Below are several entries. Transcribe exactly those lines that fall from the one with "(810, 209) = (634, 251): brown" through the one with "(863, 569) = (135, 523): grey", end lines included.
━━━━━━━━━━━━━━━━━━━━
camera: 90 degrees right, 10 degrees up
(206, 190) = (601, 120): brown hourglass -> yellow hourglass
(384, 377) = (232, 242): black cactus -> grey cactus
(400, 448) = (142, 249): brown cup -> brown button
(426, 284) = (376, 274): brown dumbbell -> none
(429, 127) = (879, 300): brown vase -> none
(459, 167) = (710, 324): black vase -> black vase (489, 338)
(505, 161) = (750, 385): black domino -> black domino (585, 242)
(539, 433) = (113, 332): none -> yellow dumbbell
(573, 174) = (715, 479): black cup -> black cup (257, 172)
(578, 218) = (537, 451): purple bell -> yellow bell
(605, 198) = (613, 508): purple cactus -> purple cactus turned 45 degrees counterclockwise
━━━━━━━━━━━━━━━━━━━━
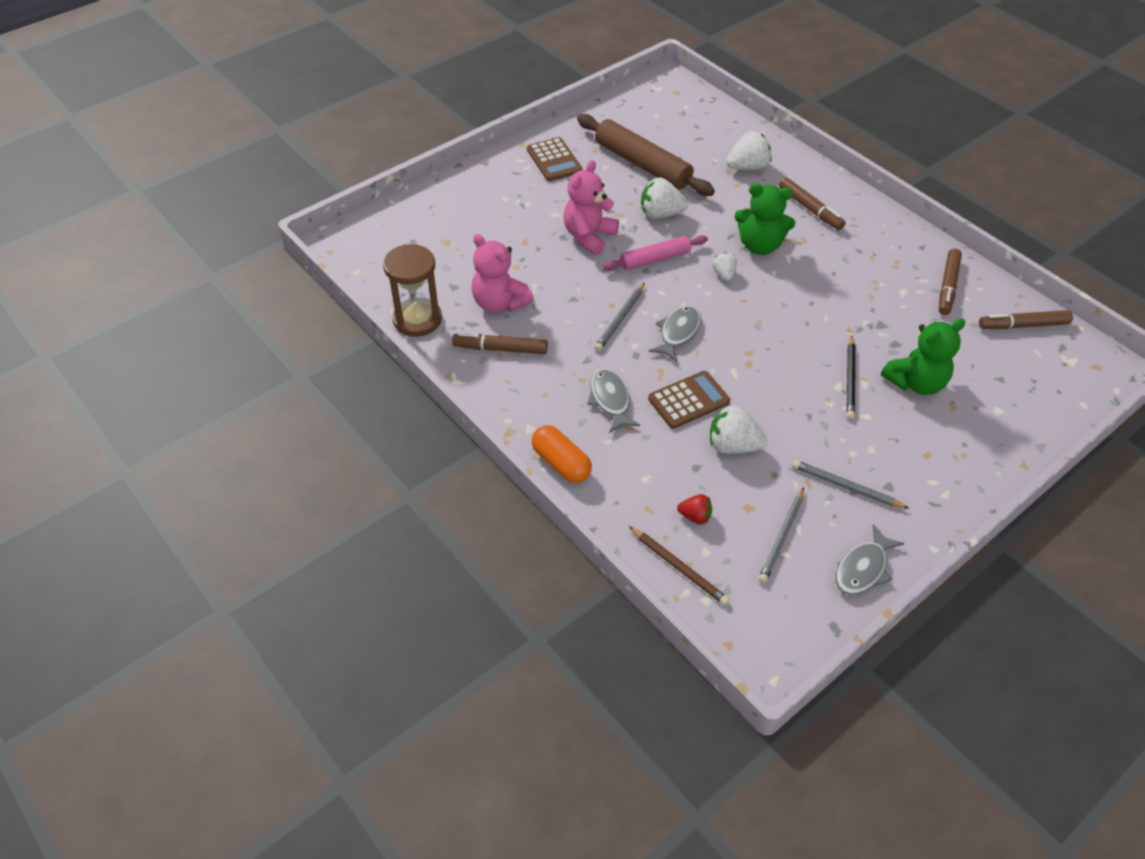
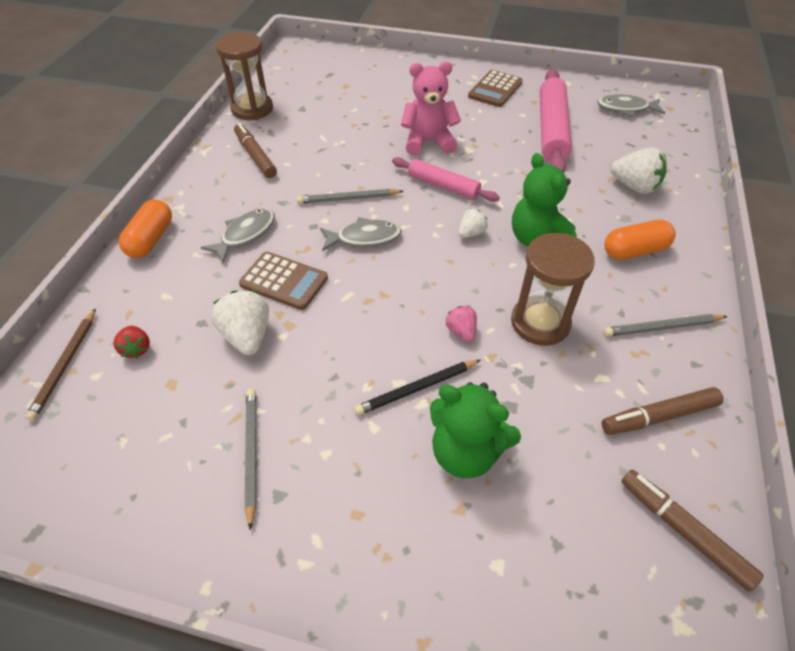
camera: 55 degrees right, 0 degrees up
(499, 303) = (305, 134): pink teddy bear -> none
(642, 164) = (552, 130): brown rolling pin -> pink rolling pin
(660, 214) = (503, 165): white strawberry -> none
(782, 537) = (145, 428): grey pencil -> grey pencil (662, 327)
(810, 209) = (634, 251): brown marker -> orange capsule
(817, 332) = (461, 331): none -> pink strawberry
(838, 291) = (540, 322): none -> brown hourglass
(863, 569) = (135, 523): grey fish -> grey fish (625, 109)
━━━━━━━━━━━━━━━━━━━━
**Response area**
(810, 209) = (634, 251): brown marker -> orange capsule
(817, 332) = (461, 331): none -> pink strawberry
(838, 291) = (540, 322): none -> brown hourglass
(863, 569) = (135, 523): grey fish -> grey fish (625, 109)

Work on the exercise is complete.